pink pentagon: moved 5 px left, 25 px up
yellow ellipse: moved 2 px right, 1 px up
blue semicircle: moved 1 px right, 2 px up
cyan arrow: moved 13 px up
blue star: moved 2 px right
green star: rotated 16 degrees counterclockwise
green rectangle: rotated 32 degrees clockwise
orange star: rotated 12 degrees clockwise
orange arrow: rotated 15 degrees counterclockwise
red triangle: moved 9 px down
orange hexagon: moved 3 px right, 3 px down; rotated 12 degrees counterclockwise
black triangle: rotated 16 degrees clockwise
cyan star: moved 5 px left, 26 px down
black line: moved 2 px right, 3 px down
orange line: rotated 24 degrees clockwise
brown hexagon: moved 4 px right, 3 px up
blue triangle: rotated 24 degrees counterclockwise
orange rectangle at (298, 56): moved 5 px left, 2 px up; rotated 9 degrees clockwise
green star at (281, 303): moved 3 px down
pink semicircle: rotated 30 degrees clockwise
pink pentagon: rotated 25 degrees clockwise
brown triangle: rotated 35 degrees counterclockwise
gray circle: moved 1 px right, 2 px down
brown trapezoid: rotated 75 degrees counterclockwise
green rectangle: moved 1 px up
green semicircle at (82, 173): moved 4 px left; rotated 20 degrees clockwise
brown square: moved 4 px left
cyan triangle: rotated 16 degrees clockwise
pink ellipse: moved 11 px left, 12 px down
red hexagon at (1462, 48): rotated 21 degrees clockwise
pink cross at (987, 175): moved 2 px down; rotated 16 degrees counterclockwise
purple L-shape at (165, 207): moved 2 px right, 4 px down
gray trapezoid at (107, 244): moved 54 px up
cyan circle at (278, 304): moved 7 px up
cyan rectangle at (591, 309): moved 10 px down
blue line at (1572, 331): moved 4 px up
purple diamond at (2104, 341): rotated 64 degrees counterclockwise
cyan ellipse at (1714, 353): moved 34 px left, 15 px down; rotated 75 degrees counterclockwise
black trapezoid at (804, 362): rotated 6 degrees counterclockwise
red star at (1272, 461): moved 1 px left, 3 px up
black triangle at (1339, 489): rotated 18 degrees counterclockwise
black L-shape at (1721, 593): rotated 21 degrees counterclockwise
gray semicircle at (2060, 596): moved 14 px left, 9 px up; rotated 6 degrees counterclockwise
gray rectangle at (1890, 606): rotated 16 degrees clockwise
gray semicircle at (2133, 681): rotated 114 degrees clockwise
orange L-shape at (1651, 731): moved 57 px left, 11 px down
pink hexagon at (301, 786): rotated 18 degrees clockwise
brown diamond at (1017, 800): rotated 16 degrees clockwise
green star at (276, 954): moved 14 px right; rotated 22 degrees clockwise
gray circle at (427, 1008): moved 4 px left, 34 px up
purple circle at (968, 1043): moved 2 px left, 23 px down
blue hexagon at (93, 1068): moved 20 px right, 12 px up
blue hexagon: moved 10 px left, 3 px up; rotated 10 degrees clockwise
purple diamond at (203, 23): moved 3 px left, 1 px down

WHAT NEEDS TO BE DONE: Exactly as given, repeat each line above.

WRITTEN ANSWER:
pink pentagon: moved 5 px left, 25 px up
yellow ellipse: moved 2 px right, 1 px up
blue semicircle: moved 1 px right, 2 px up
cyan arrow: moved 13 px up
blue star: moved 2 px right
green star: rotated 16 degrees counterclockwise
green rectangle: rotated 32 degrees clockwise
orange star: rotated 12 degrees clockwise
orange arrow: rotated 15 degrees counterclockwise
red triangle: moved 9 px down
orange hexagon: moved 3 px right, 3 px down; rotated 12 degrees counterclockwise
black triangle: rotated 16 degrees clockwise
cyan star: moved 5 px left, 26 px down
black line: moved 2 px right, 3 px down
orange line: rotated 24 degrees clockwise
brown hexagon: moved 4 px right, 3 px up
blue triangle: rotated 24 degrees counterclockwise
orange rectangle at (298, 56): moved 5 px left, 2 px up; rotated 9 degrees clockwise
green star at (281, 303): moved 3 px down
pink semicircle: rotated 30 degrees clockwise
pink pentagon: rotated 25 degrees clockwise
brown triangle: rotated 35 degrees counterclockwise
gray circle: moved 1 px right, 2 px down
brown trapezoid: rotated 75 degrees counterclockwise
green rectangle: moved 1 px up
green semicircle at (82, 173): moved 4 px left; rotated 20 degrees clockwise
brown square: moved 4 px left
cyan triangle: rotated 16 degrees clockwise
pink ellipse: moved 11 px left, 12 px down
red hexagon at (1462, 48): rotated 21 degrees clockwise
pink cross at (987, 175): moved 2 px down; rotated 16 degrees counterclockwise
purple L-shape at (165, 207): moved 2 px right, 4 px down
gray trapezoid at (107, 244): moved 54 px up
cyan circle at (278, 304): moved 7 px up
cyan rectangle at (591, 309): moved 10 px down
blue line at (1572, 331): moved 4 px up
purple diamond at (2104, 341): rotated 64 degrees counterclockwise
cyan ellipse at (1714, 353): moved 34 px left, 15 px down; rotated 75 degrees counterclockwise
black trapezoid at (804, 362): rotated 6 degrees counterclockwise
red star at (1272, 461): moved 1 px left, 3 px up
black triangle at (1339, 489): rotated 18 degrees counterclockwise
black L-shape at (1721, 593): rotated 21 degrees counterclockwise
gray semicircle at (2060, 596): moved 14 px left, 9 px up; rotated 6 degrees counterclockwise
gray rectangle at (1890, 606): rotated 16 degrees clockwise
gray semicircle at (2133, 681): rotated 114 degrees clockwise
orange L-shape at (1651, 731): moved 57 px left, 11 px down
pink hexagon at (301, 786): rotated 18 degrees clockwise
brown diamond at (1017, 800): rotated 16 degrees clockwise
green star at (276, 954): moved 14 px right; rotated 22 degrees clockwise
gray circle at (427, 1008): moved 4 px left, 34 px up
purple circle at (968, 1043): moved 2 px left, 23 px down
blue hexagon at (93, 1068): moved 20 px right, 12 px up
blue hexagon: moved 10 px left, 3 px up; rotated 10 degrees clockwise
purple diamond at (203, 23): moved 3 px left, 1 px down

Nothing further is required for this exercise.